Reproduce exactly the lines from the one that holds "orange megazenux (no. 2 from left)" through the last line of the entries, both ends included, but not the pictures.

(Scene comparison data)
::::::

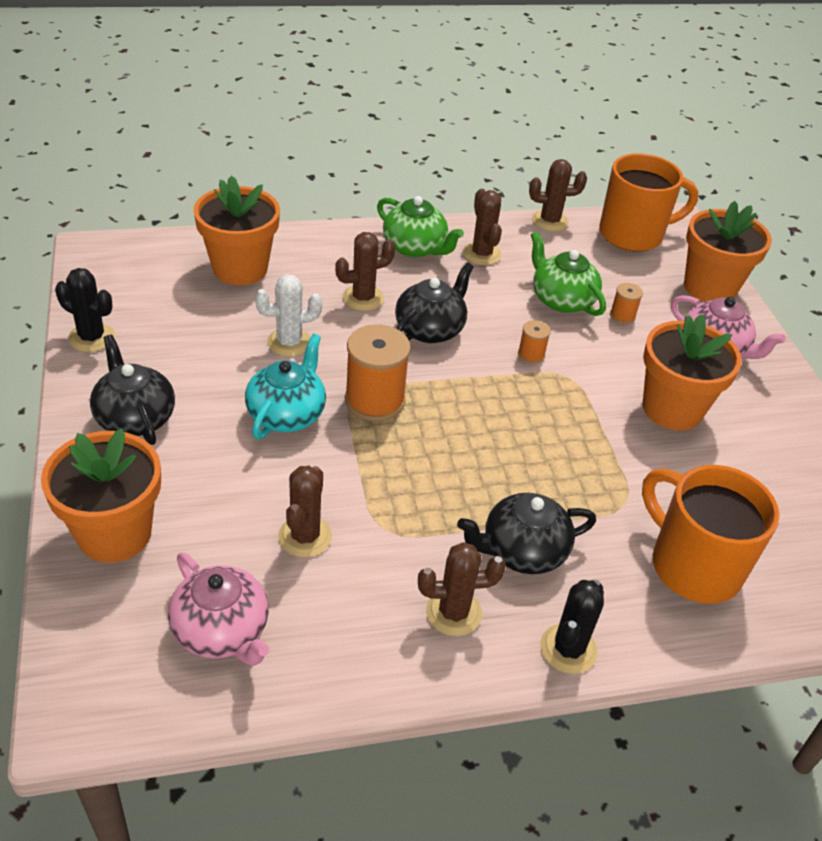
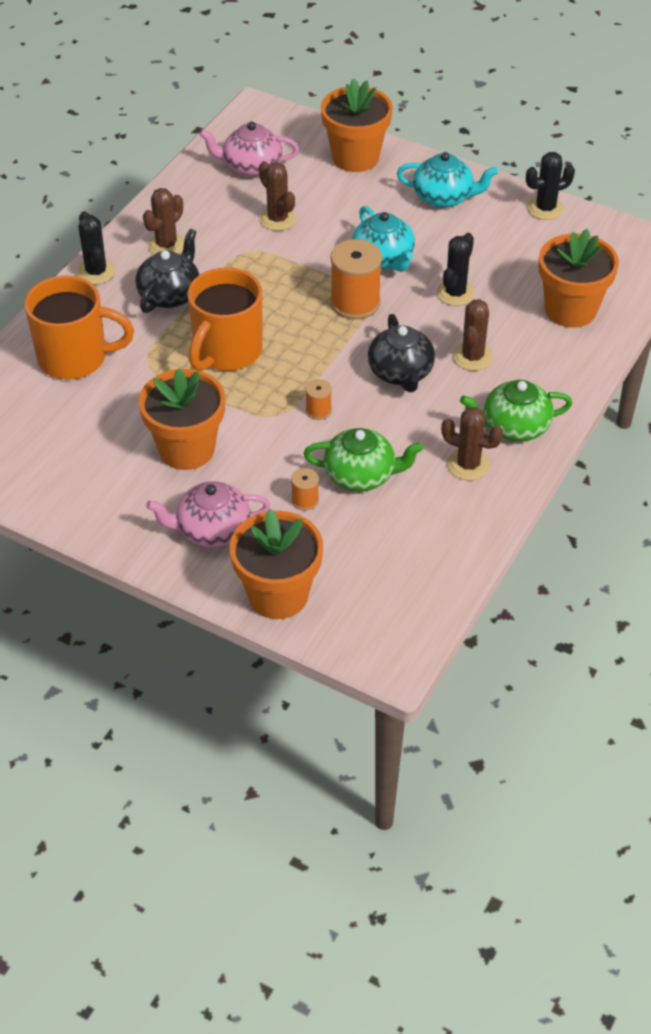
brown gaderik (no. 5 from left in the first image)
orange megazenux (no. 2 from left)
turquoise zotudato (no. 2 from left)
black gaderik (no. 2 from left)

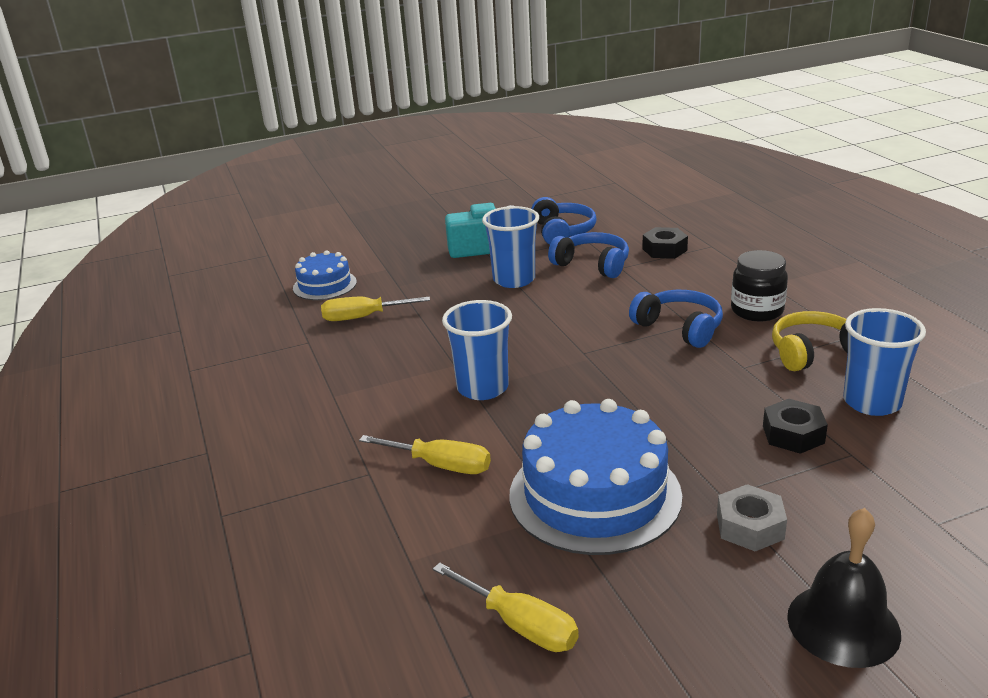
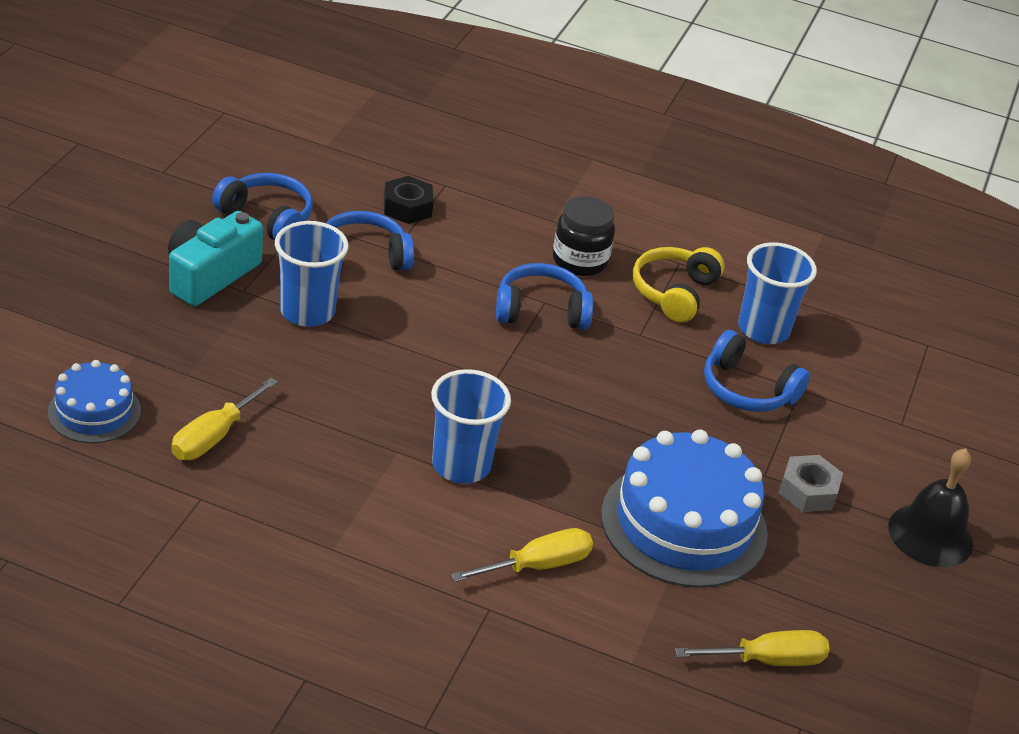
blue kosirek (no. 4 from left)

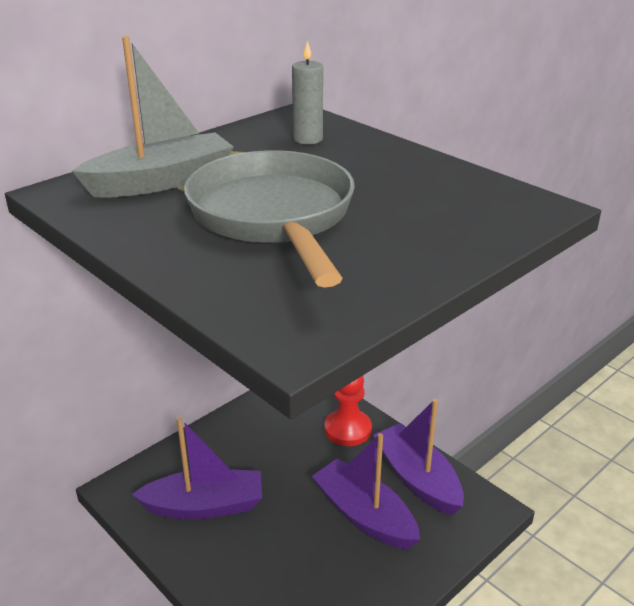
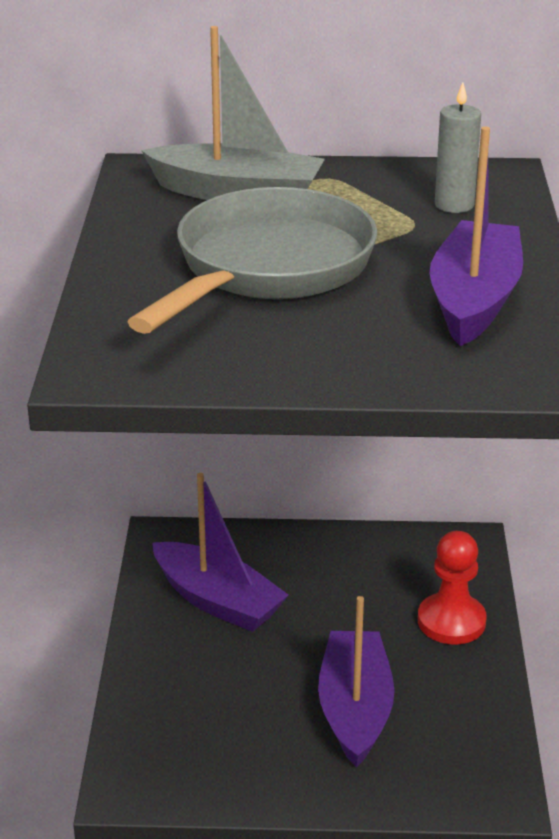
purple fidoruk (no. 3 from left)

::::::

Your solution
orange megazenux (no. 2 from left)
turquoise zotudato (no. 2 from left)
black gaderik (no. 2 from left)

blue kosirek (no. 4 from left)

purple fidoruk (no. 3 from left)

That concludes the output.